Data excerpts
-- Opening Marker --

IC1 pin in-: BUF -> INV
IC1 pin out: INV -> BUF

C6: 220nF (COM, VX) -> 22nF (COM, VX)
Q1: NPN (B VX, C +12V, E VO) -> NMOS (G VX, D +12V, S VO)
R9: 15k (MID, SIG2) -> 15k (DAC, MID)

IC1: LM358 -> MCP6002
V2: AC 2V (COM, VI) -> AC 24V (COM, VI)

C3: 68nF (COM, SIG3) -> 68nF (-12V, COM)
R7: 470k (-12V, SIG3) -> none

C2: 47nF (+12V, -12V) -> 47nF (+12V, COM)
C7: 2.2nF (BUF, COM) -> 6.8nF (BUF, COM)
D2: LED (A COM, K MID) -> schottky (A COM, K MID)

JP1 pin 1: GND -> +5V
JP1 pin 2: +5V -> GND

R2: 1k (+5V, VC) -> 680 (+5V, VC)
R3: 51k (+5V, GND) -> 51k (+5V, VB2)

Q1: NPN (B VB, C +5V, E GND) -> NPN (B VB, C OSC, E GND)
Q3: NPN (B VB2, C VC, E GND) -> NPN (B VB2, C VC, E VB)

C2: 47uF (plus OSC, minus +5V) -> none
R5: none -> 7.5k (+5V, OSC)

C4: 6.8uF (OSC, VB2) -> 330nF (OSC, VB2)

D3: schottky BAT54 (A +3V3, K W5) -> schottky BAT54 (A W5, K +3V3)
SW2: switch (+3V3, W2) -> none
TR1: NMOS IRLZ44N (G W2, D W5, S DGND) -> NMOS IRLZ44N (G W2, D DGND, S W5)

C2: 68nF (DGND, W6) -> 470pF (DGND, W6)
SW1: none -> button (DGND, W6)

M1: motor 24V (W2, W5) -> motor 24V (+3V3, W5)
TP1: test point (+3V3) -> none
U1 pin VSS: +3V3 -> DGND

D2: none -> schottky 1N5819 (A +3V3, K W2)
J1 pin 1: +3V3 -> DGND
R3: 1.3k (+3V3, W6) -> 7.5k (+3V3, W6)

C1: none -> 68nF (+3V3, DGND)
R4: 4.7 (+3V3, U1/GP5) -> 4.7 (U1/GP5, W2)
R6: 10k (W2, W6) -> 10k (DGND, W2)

-- Closing Marker --

▶ [Problem description]: Lines from the one containing "TP1: test point (+3V3) -> none" through the last line of the records, restated word for word: that is the whole response.

▶ [Reply]:
TP1: test point (+3V3) -> none
U1 pin VSS: +3V3 -> DGND

D2: none -> schottky 1N5819 (A +3V3, K W2)
J1 pin 1: +3V3 -> DGND
R3: 1.3k (+3V3, W6) -> 7.5k (+3V3, W6)

C1: none -> 68nF (+3V3, DGND)
R4: 4.7 (+3V3, U1/GP5) -> 4.7 (U1/GP5, W2)
R6: 10k (W2, W6) -> 10k (DGND, W2)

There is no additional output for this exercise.